— Task statement —
The answer must be an exact reprint of the lines from the one with "window: (78, 301) -> (64, 434), width x0.69" through the final line of the data, with no pictures included.

— Data in this exercise —
====

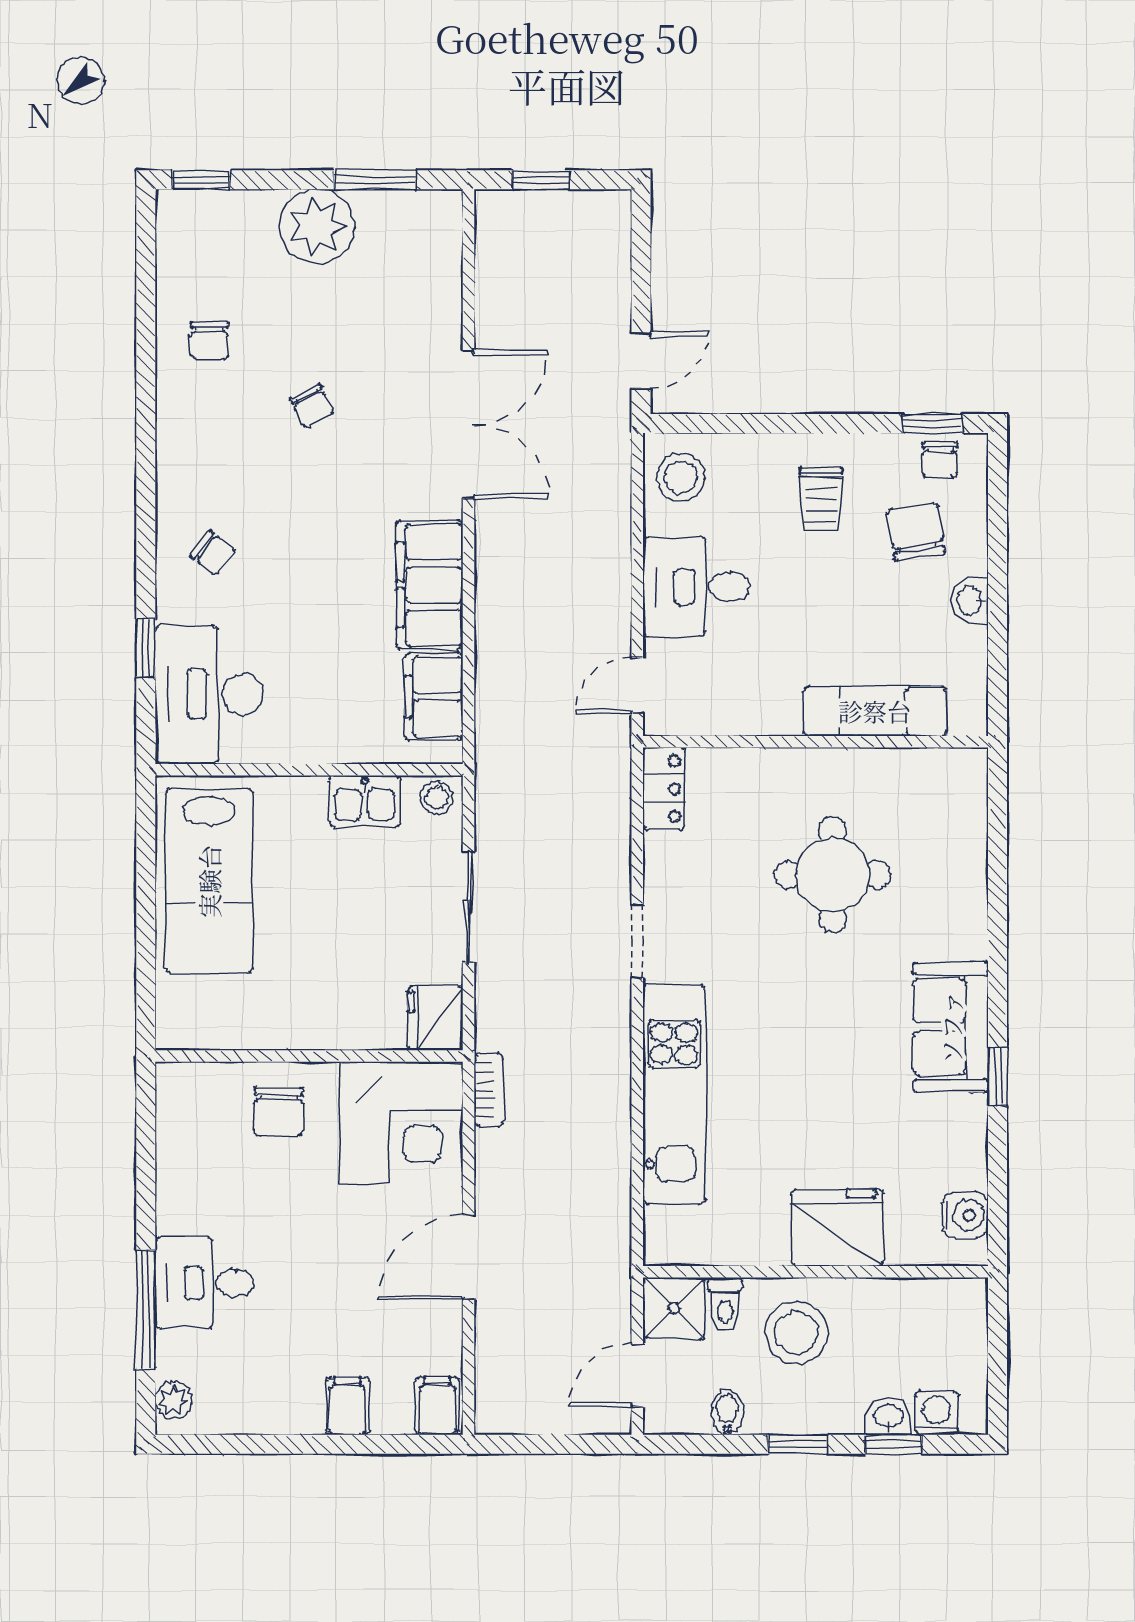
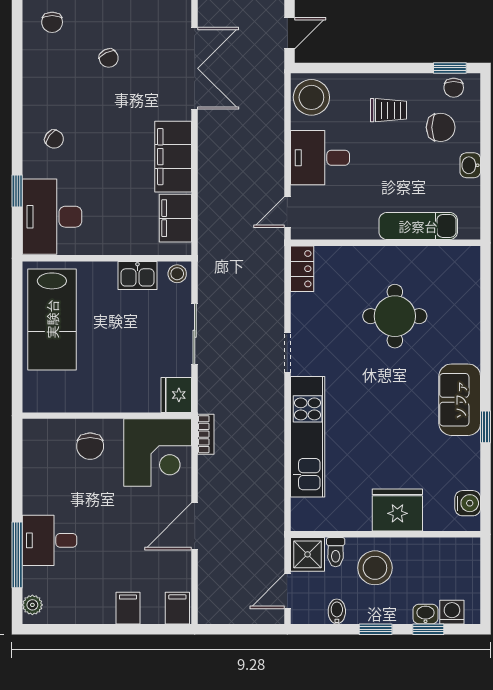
stool: (681, 477) -> (311, 97), width x1.38, depth x1.38
trolley: (821, 500) -> (389, 110), turned -90
chair: (916, 532) -> (441, 127), turned 99

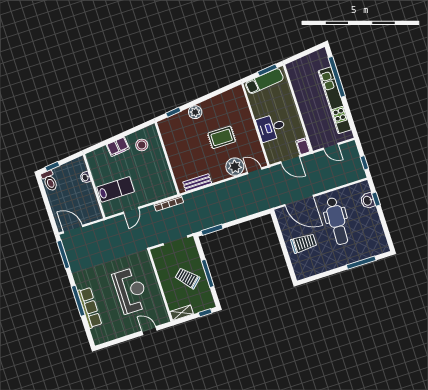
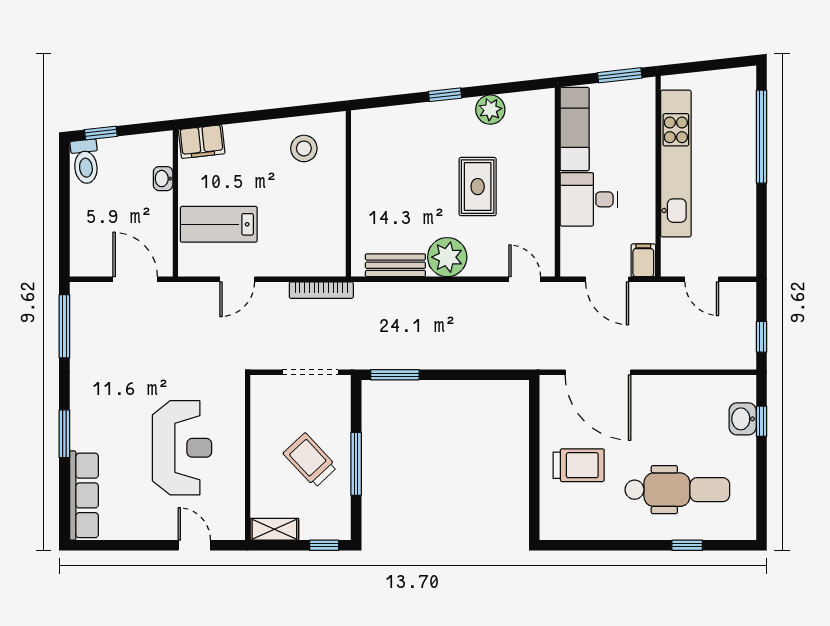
exam couch: (264, 81) -> (575, 129), moved, turned -84
kitchen unit: (335, 100) -> (676, 164), moved, turned 180
window: (173, 112) -> (445, 95), moved
plant: (195, 112) -> (490, 110), moved
rug: (222, 137) -> (478, 187), turned 90
filing cabinet: (118, 147) -> (202, 142), moved
plant: (235, 167) -> (447, 257), moved
lab bench: (116, 189) -> (219, 224), turned 180
dental chair: (337, 221) -> (677, 490), moved, turned -93
door: (73, 229) -> (135, 279), moved
window: (361, 263) -> (687, 545), width x0.46
window: (78, 301) -> (64, 434), width x0.69
row of seats: (90, 308) -> (84, 495), moved

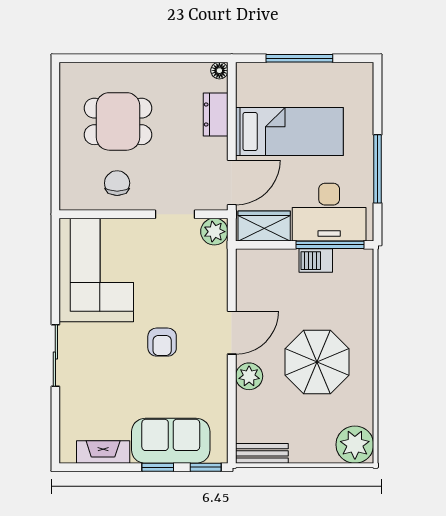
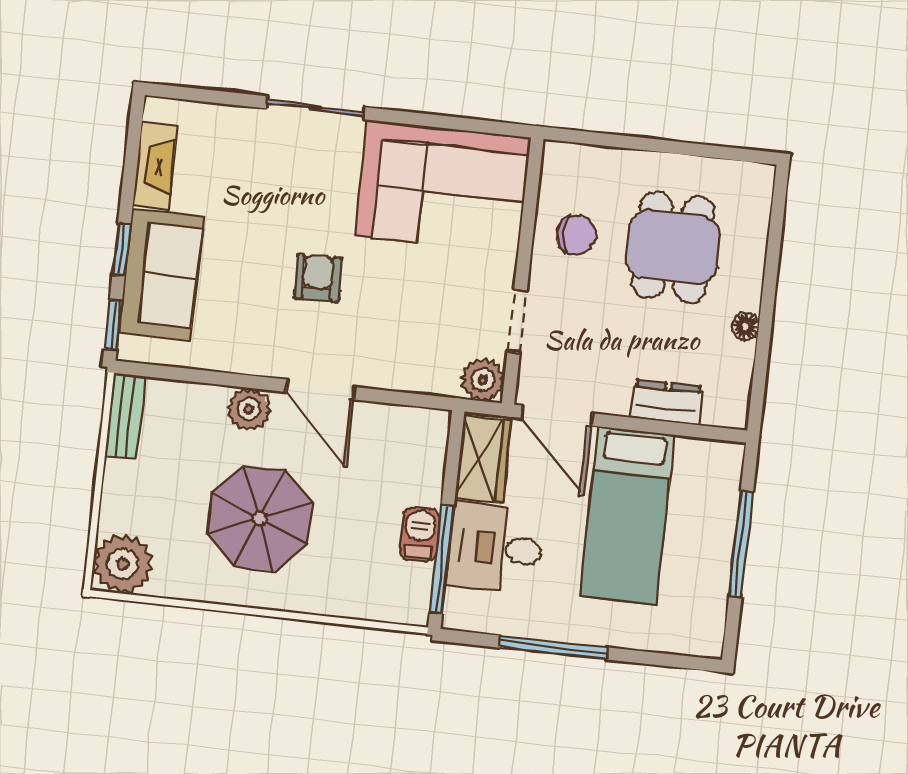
floor lamp: (219, 71) -> (745, 326), moved
desk: (329, 212) -> (495, 548), width x0.73
armchair: (162, 342) -> (318, 278), turned 88

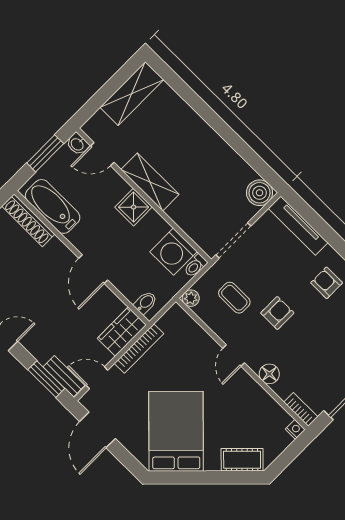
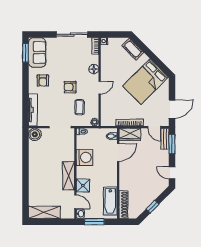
shower: (133, 207) -> (83, 186), moved
washing machine: (174, 252) -> (85, 157), moved
door: (93, 269) -> (118, 152), moved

====

— Answer section —
window: (78, 301) -> (64, 434), width x0.69
row of seats: (90, 308) -> (84, 495), moved

floor lamp: (219, 71) -> (745, 326), moved
desk: (329, 212) -> (495, 548), width x0.73
armchair: (162, 342) -> (318, 278), turned 88

shower: (133, 207) -> (83, 186), moved
washing machine: (174, 252) -> (85, 157), moved
door: (93, 269) -> (118, 152), moved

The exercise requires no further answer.